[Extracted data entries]
###
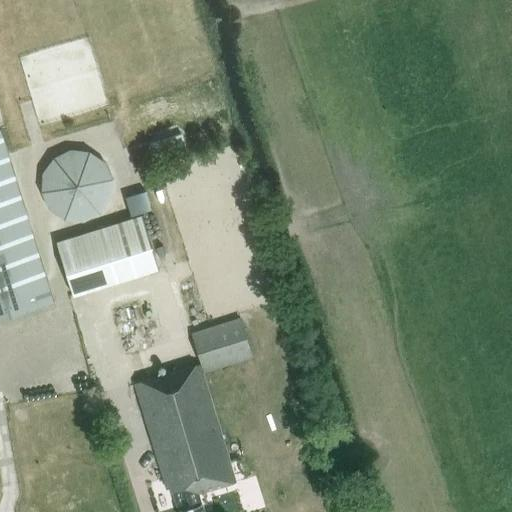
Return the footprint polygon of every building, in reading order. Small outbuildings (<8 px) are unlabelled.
[(0,315),(54,299),(1,127),(0,127),(0,315)] [(42,173),(41,192),(49,209),(64,219),(83,221),(100,213),(111,198),(113,179),(105,162),(89,151),(70,149),(54,157),(42,173)] [(160,268),(143,214),(57,241),(73,294),(160,268)] [(192,336),(201,363),(136,383),(167,488),(172,486),(179,511),(204,511),(199,491),(235,480),(202,370),(211,367),(212,370),(250,359),(239,322),(192,336)] [(282,347),(278,359),(290,363),(294,351),(282,347)]
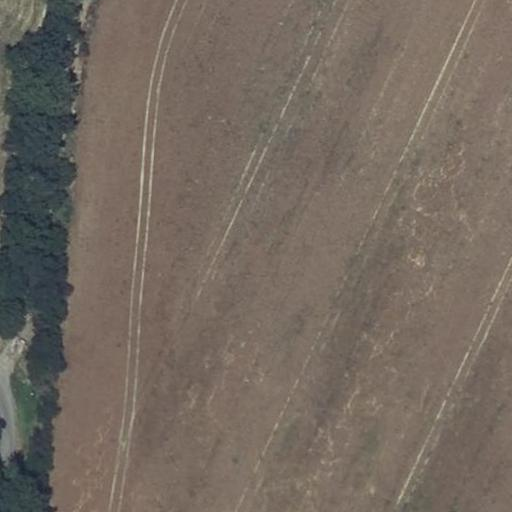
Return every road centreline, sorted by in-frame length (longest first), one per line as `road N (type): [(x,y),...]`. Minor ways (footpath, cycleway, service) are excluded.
road 1 (track): [(0,371),(35,305),(81,0)]
road 2 (unclassified): [(4,511),(11,436),(0,389)]
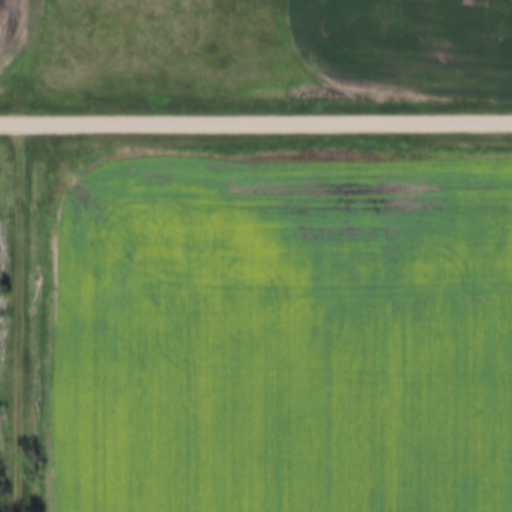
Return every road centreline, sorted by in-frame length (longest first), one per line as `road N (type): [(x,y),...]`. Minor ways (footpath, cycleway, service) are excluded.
road 1 (residential): [(0,118),(511,116)]
road 2 (track): [(21,118),(26,511)]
###
Goal of the exercise
Rewrite all of the rows above, replacing every occurrence of "centreline" with "centerline" and keeping everything else unchanged. Omit the picture markers from the output.

Task output
Return the footprint polygon of every building, in reading order. Small outbuildings (<8 px) are unlabelled.
[(0,315),(54,299),(1,127),(0,127),(0,315)] [(42,173),(41,192),(49,209),(64,219),(83,221),(100,213),(111,198),(113,179),(105,162),(89,151),(70,149),(54,157),(42,173)] [(160,268),(143,214),(57,241),(73,294),(160,268)] [(192,336),(201,363),(136,383),(167,488),(172,486),(179,511),(204,511),(199,491),(235,480),(202,370),(211,367),(212,370),(250,359),(239,322),(192,336)] [(282,347),(278,359),(290,363),(294,351),(282,347)]
Return every road centerline, sorted by in-frame length (longest first), one per line as `road N (type): [(x,y),...]`. Minor ways (footpath, cycleway, service) are excluded.
road 1 (track): [(0,371),(35,305),(81,0)]
road 2 (unclassified): [(4,511),(11,436),(0,389)]
Return every road centerline, sorted by in-frame length (longest first), one per line as `road N (type): [(x,y),...]`. Minor ways (footpath, cycleway, service) are excluded.
road 1 (residential): [(0,118),(511,116)]
road 2 (track): [(21,118),(26,511)]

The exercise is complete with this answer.